TASK TO CARRY OUT:
Type out each entry exactly as it appears, but keep every image out.

[Saved data entries]

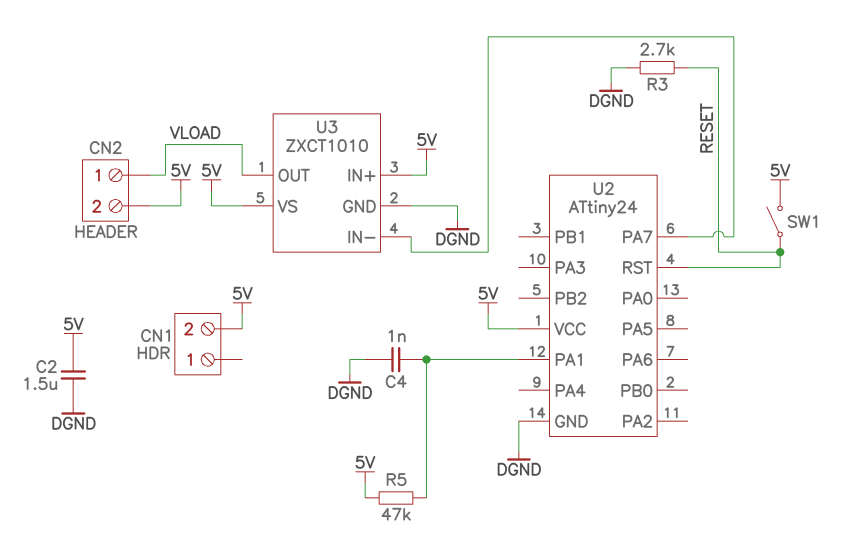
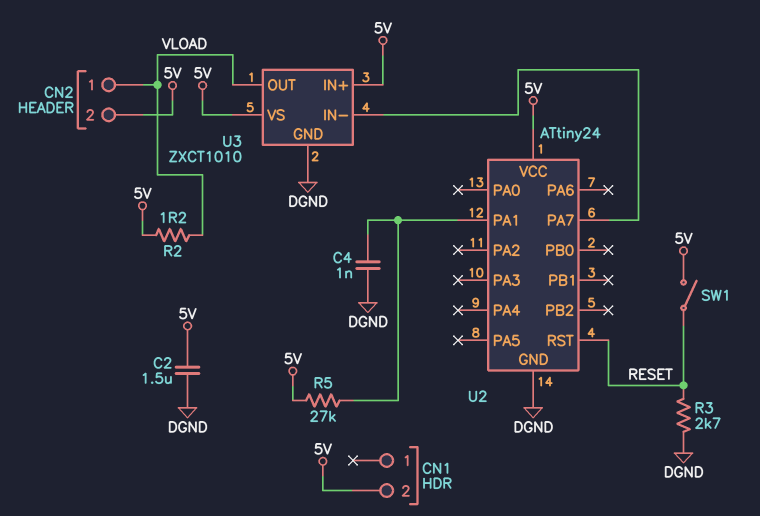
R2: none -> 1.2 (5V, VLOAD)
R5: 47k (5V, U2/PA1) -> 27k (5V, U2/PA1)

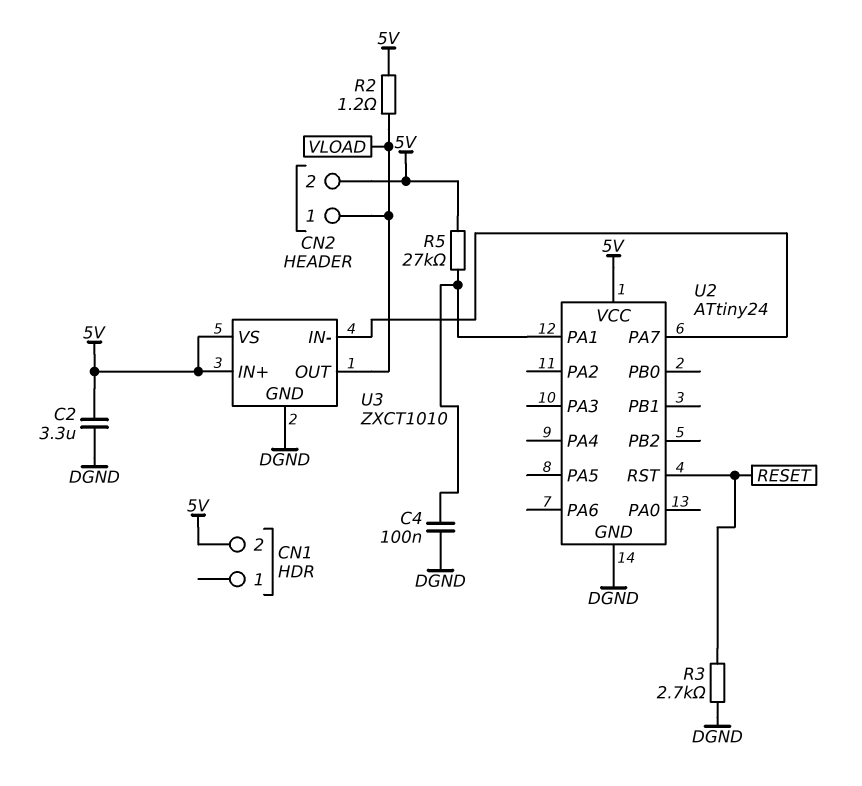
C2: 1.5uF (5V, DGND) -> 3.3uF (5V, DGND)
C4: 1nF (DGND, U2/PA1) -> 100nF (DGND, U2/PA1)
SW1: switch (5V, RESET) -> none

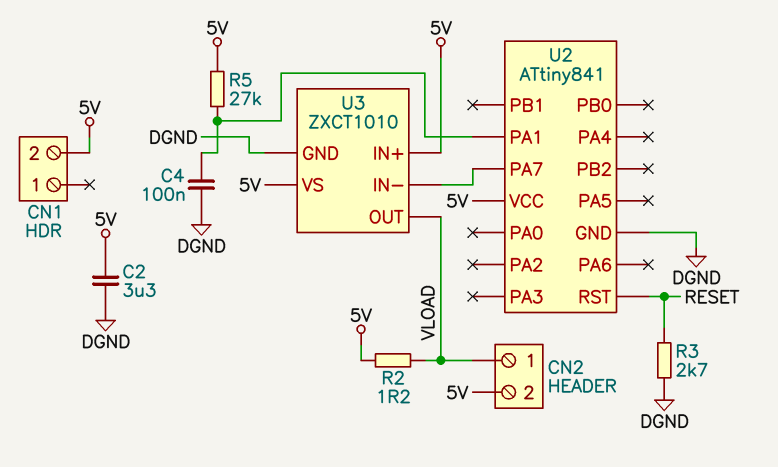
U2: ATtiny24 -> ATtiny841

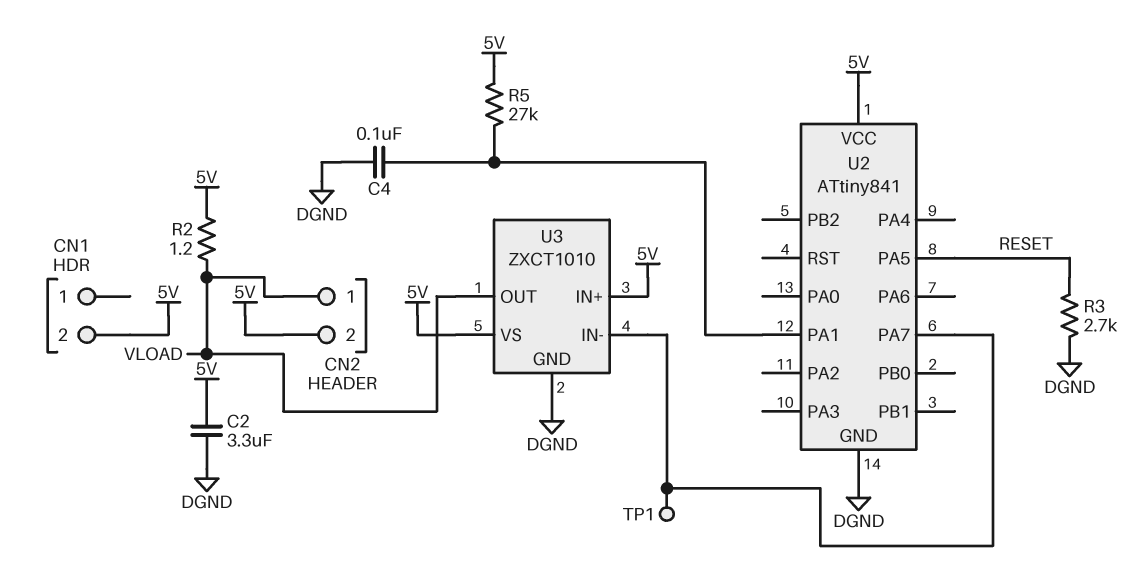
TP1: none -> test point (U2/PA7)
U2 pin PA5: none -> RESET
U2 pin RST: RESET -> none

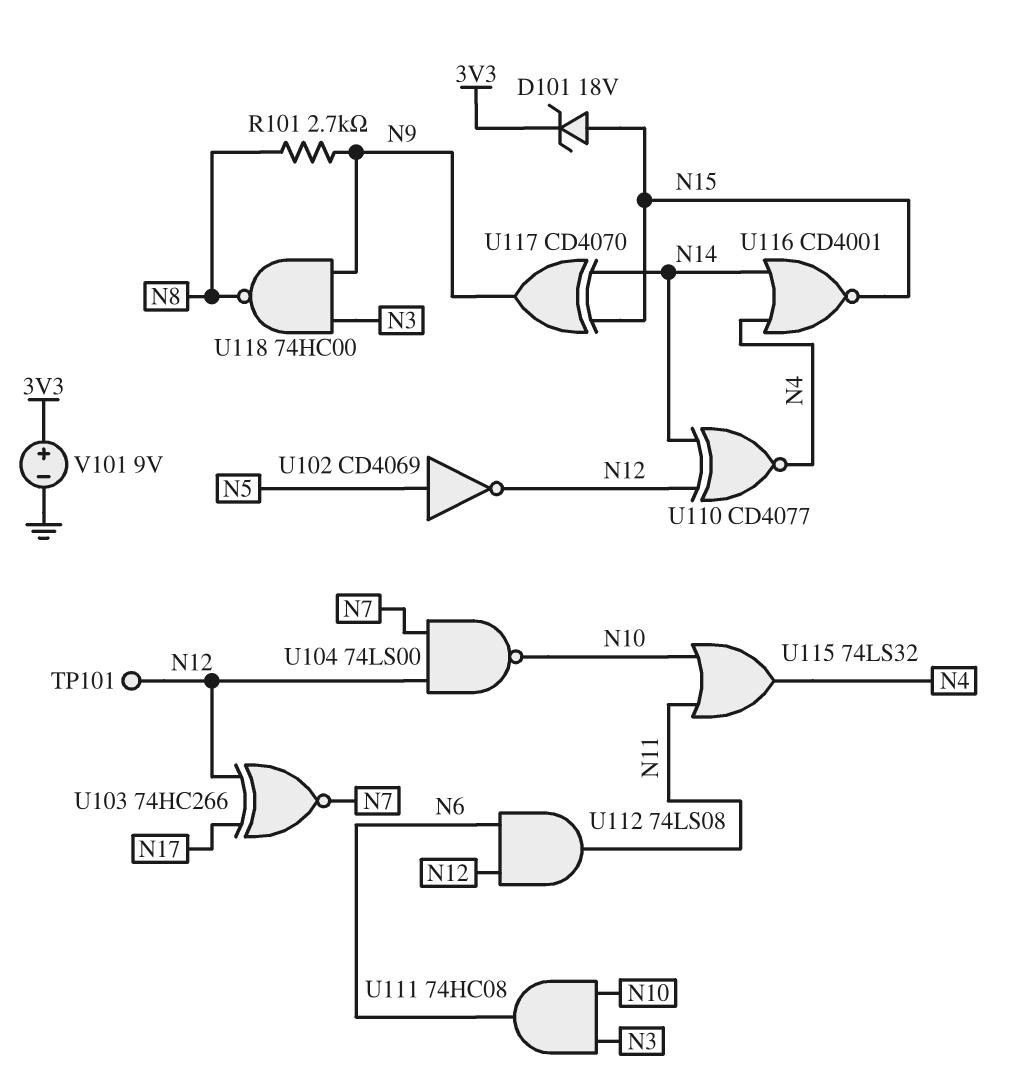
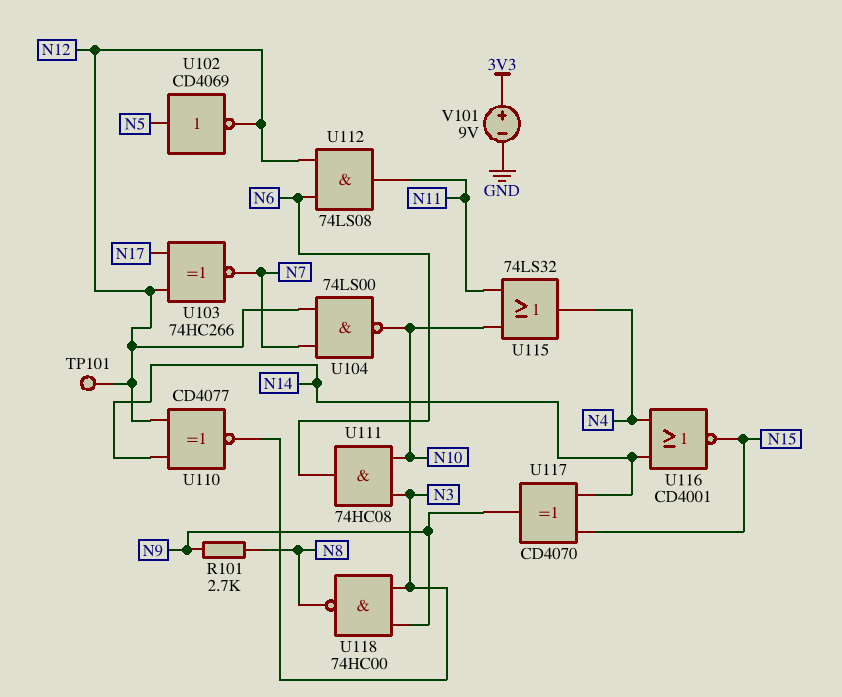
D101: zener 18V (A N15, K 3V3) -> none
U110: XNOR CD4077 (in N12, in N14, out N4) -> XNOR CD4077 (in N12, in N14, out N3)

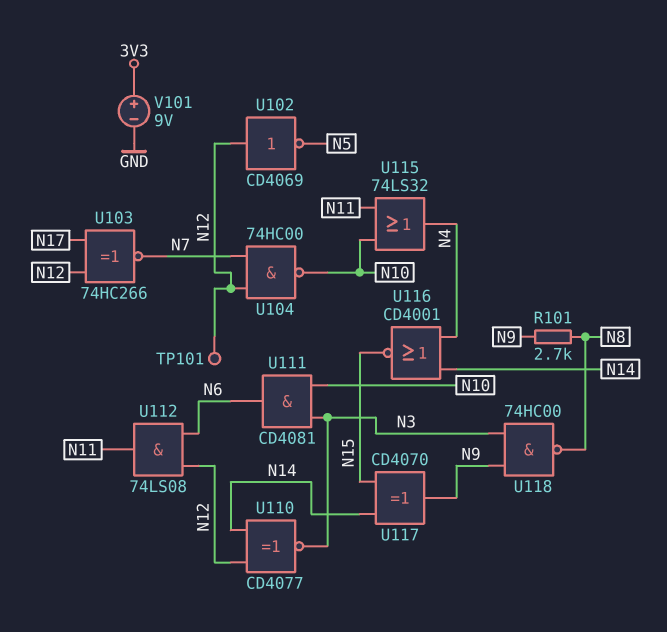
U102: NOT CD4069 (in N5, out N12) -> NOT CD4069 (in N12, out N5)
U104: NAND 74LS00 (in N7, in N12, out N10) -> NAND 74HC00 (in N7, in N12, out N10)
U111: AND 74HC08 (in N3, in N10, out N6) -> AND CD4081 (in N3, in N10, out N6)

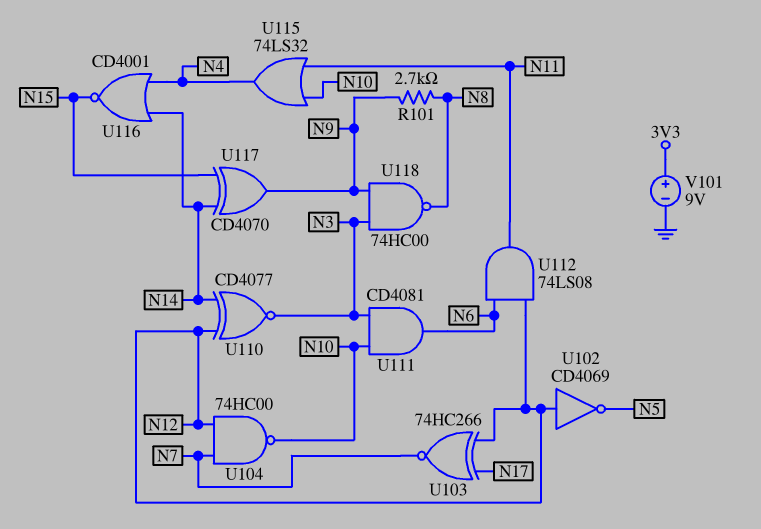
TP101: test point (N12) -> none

WRITTEN ANSWER:
R2: none -> 1.2 (5V, VLOAD)
R5: 47k (5V, U2/PA1) -> 27k (5V, U2/PA1)

C2: 1.5uF (5V, DGND) -> 3.3uF (5V, DGND)
C4: 1nF (DGND, U2/PA1) -> 100nF (DGND, U2/PA1)
SW1: switch (5V, RESET) -> none

U2: ATtiny24 -> ATtiny841

TP1: none -> test point (U2/PA7)
U2 pin PA5: none -> RESET
U2 pin RST: RESET -> none

D101: zener 18V (A N15, K 3V3) -> none
U110: XNOR CD4077 (in N12, in N14, out N4) -> XNOR CD4077 (in N12, in N14, out N3)

U102: NOT CD4069 (in N5, out N12) -> NOT CD4069 (in N12, out N5)
U104: NAND 74LS00 (in N7, in N12, out N10) -> NAND 74HC00 (in N7, in N12, out N10)
U111: AND 74HC08 (in N3, in N10, out N6) -> AND CD4081 (in N3, in N10, out N6)

TP101: test point (N12) -> none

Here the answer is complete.